(Extracted entries)

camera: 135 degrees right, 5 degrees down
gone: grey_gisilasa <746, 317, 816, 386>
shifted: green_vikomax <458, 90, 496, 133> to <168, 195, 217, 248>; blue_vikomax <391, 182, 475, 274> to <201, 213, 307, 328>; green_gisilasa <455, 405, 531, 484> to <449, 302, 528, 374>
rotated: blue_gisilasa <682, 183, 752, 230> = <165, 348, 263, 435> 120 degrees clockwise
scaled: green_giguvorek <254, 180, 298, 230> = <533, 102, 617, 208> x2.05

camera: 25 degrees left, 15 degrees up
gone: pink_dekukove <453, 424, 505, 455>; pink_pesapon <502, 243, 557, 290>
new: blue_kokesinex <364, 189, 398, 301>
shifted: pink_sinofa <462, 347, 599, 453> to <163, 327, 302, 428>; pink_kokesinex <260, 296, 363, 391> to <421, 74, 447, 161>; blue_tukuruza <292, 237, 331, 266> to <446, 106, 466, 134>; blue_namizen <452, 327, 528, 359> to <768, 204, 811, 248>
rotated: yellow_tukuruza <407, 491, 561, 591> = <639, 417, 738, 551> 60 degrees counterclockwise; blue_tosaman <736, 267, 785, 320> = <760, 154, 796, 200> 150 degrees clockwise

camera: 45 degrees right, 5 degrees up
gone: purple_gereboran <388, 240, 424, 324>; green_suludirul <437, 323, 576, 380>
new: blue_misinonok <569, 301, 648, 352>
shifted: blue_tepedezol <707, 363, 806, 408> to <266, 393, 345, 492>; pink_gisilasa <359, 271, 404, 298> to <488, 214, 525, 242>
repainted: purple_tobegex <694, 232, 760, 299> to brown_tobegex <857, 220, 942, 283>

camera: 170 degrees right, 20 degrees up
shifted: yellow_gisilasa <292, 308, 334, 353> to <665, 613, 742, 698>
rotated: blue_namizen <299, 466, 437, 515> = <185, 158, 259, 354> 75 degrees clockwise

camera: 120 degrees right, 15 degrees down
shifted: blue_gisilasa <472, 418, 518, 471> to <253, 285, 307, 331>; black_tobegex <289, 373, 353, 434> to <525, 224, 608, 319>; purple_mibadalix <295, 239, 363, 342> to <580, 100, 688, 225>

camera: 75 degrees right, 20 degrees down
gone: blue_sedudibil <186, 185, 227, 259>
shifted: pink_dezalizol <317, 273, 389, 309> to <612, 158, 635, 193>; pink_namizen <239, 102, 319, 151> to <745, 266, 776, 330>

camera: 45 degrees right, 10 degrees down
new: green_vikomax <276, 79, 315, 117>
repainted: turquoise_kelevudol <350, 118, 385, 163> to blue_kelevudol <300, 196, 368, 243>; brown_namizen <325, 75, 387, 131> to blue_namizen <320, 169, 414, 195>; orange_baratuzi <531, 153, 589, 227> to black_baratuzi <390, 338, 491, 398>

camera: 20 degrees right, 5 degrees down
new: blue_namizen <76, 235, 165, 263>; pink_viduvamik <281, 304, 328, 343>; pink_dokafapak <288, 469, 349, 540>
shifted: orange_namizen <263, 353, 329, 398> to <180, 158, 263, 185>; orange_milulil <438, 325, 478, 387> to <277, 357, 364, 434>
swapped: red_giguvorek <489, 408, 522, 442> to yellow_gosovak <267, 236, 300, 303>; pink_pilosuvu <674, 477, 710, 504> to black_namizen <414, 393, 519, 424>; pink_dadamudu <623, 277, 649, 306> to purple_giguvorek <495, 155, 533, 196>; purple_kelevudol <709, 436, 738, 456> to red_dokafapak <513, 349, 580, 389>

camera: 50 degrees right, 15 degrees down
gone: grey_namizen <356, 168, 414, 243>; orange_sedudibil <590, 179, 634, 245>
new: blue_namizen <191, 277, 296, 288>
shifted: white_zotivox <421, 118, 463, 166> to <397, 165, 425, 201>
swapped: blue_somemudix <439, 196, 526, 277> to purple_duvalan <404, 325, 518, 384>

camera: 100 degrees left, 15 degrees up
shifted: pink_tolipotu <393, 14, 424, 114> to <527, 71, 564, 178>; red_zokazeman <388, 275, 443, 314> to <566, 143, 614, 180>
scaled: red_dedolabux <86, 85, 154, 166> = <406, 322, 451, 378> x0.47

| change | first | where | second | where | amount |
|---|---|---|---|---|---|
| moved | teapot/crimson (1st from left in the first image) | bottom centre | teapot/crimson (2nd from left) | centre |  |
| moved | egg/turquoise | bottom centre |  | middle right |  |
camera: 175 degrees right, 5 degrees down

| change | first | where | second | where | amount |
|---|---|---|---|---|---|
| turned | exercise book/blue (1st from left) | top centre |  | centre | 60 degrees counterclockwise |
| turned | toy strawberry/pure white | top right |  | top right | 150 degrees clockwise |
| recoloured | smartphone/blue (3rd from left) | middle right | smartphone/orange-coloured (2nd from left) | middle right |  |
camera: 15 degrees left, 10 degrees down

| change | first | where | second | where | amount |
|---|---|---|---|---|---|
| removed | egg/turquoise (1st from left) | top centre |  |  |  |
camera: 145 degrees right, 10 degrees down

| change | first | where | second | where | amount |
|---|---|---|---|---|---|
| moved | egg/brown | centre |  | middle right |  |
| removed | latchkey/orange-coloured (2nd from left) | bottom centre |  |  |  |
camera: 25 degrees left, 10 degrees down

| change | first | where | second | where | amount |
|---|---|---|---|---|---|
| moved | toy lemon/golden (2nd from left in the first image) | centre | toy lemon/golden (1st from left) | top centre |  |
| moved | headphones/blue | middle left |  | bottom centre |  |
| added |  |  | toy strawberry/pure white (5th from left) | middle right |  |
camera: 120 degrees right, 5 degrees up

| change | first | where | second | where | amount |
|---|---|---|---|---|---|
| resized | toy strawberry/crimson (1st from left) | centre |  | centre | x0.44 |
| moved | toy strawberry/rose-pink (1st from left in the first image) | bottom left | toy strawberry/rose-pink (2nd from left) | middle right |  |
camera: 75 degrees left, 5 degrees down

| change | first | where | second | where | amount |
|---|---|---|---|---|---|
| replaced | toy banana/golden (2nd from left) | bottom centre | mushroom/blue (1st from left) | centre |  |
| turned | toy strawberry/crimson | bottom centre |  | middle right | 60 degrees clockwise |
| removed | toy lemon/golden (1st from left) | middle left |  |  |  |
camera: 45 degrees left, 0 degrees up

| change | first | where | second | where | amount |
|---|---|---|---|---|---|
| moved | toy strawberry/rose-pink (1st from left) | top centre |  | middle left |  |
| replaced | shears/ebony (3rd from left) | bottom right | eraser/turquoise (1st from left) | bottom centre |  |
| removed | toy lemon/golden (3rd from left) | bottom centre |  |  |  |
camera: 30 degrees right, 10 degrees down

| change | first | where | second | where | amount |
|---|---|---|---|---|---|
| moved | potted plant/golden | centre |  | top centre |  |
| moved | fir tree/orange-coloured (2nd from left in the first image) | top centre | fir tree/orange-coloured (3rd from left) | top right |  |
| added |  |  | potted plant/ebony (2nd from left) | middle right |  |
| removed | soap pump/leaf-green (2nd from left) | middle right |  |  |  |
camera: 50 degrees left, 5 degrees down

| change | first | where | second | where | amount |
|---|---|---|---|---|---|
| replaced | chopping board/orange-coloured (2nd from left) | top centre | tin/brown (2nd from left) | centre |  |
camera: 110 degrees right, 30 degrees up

(End Extracted entries)

What needs to be done
Only the lines above from the one with "shifted: green_vikomax <458, 90, 496, 133>" up to and including the one with "rotated: blue_gisilasa <682, 183, 752, 230>" should be repeated, exactly as written.

Solution to the exercise
shifted: green_vikomax <458, 90, 496, 133> to <168, 195, 217, 248>; blue_vikomax <391, 182, 475, 274> to <201, 213, 307, 328>; green_gisilasa <455, 405, 531, 484> to <449, 302, 528, 374>
rotated: blue_gisilasa <682, 183, 752, 230> = <165, 348, 263, 435> 120 degrees clockwise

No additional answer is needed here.